Set out exactly every line of the entries below, starting at the line that holds "R212: 330k (5V, SIG28) -> none" and stopping after the line that holds "U206 pin VM: SIG28 -> 5V".

Listed entries Block Start

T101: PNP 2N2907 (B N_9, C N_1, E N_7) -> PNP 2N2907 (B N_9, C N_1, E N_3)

Listed entries Block End
Listed entries Block Start

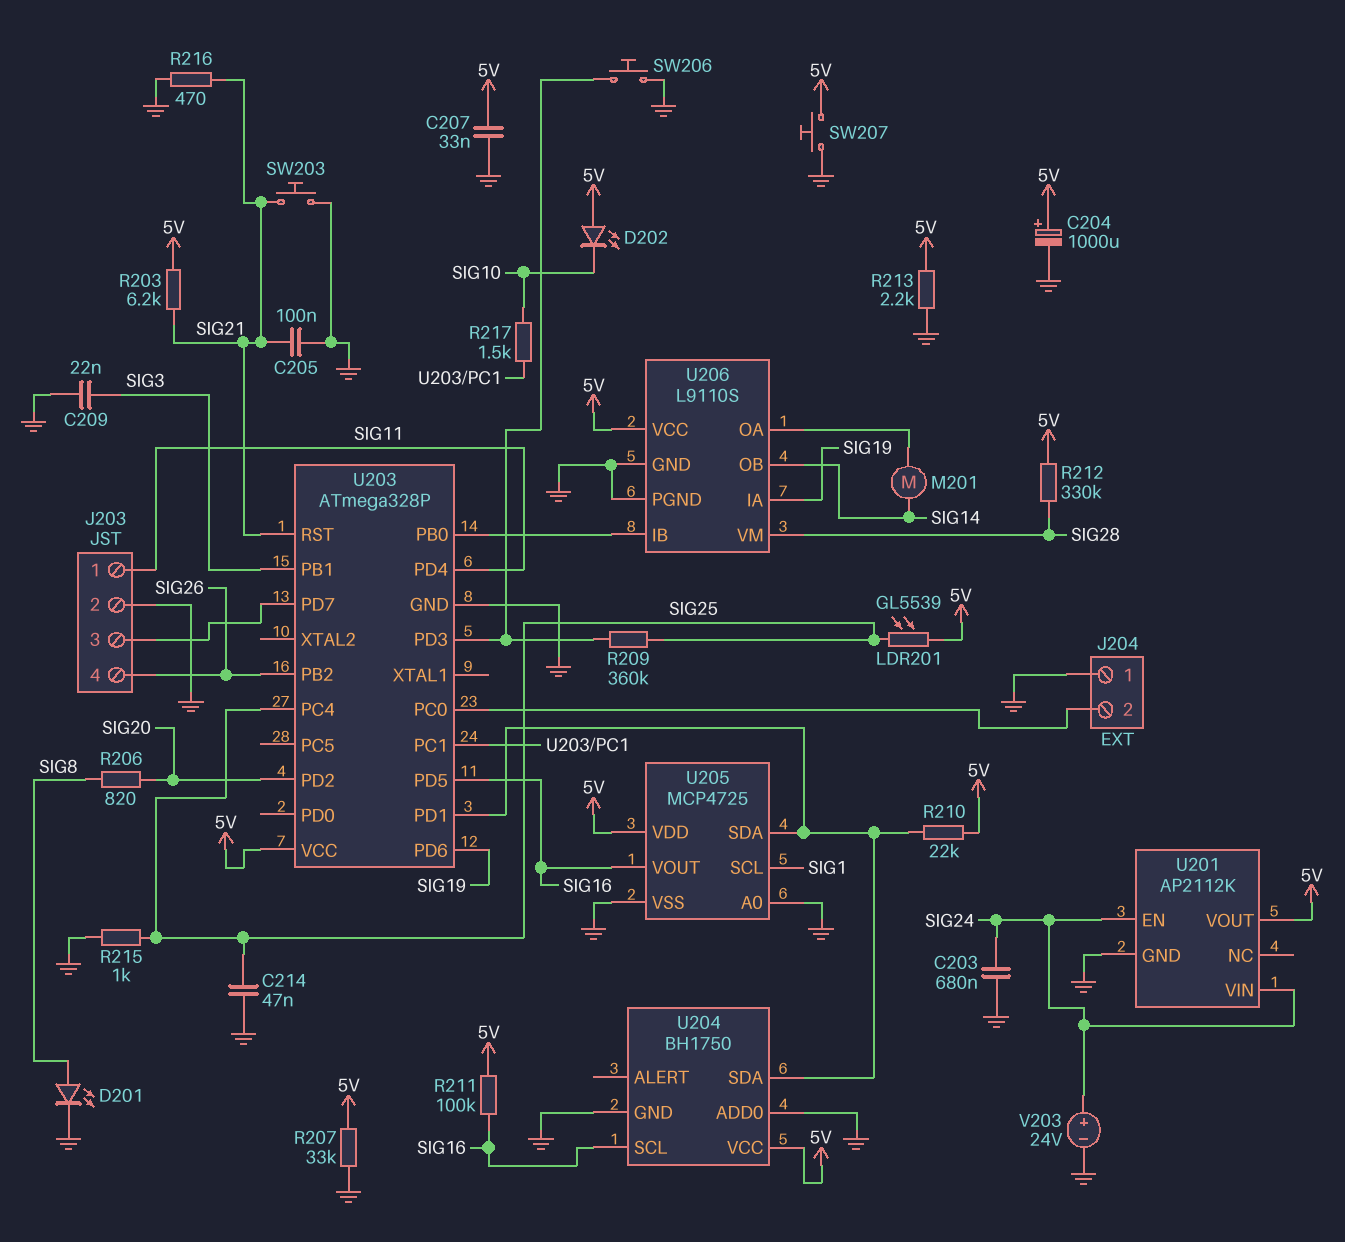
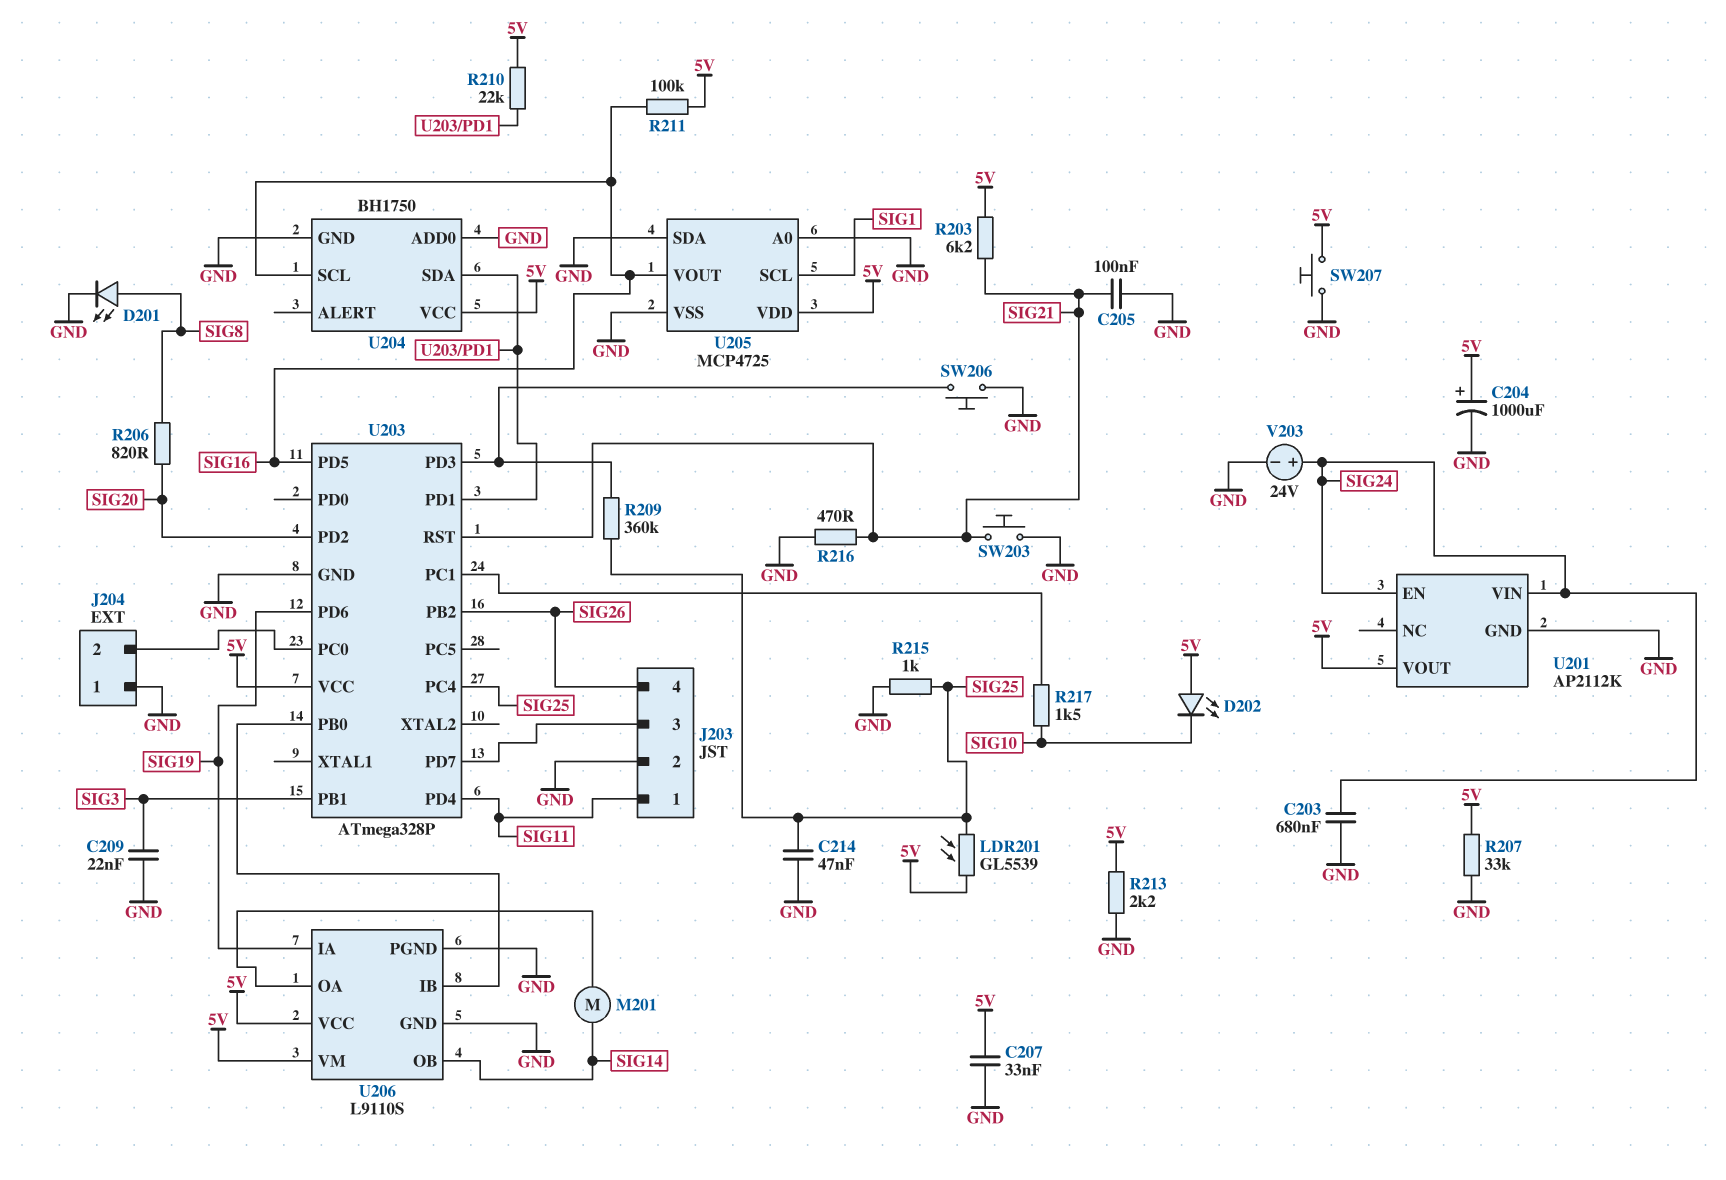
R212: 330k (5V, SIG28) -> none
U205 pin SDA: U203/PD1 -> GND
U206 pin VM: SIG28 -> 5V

Listed entries Block End
Listed entries Block Start

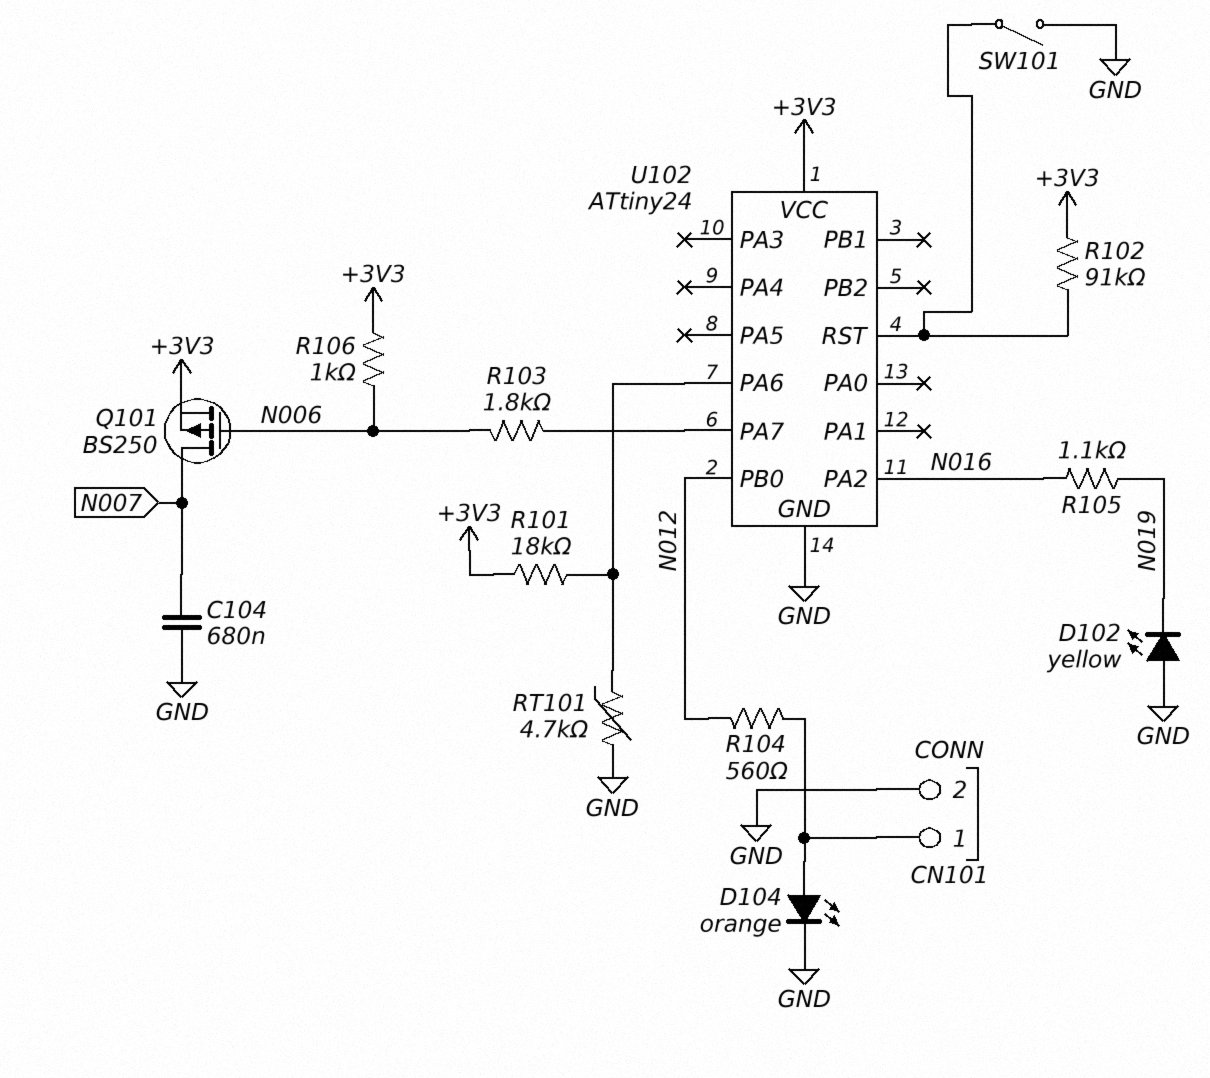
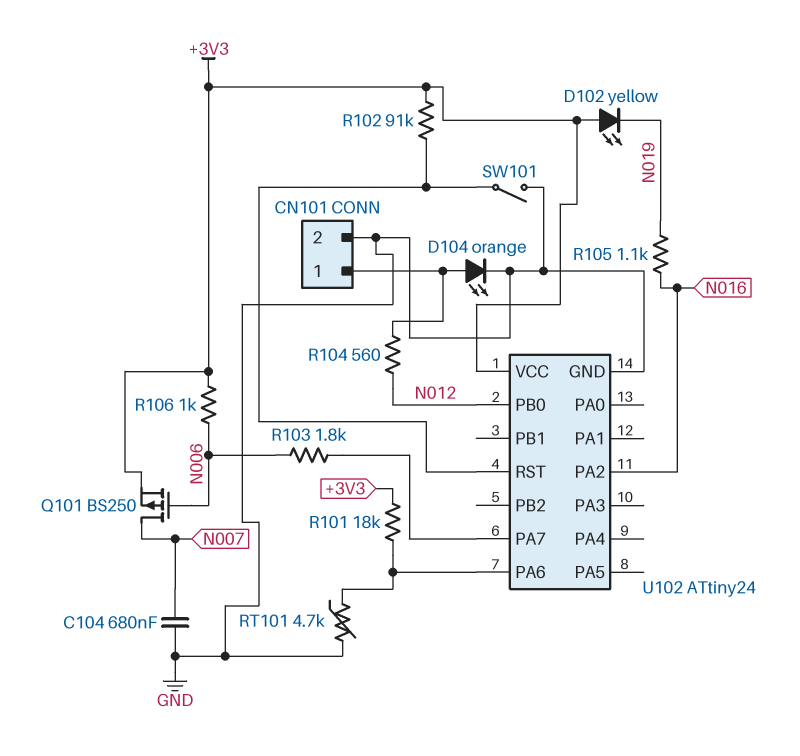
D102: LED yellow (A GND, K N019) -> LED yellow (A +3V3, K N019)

Listed entries Block End

Solution to the problem ::
R212: 330k (5V, SIG28) -> none
U205 pin SDA: U203/PD1 -> GND
U206 pin VM: SIG28 -> 5V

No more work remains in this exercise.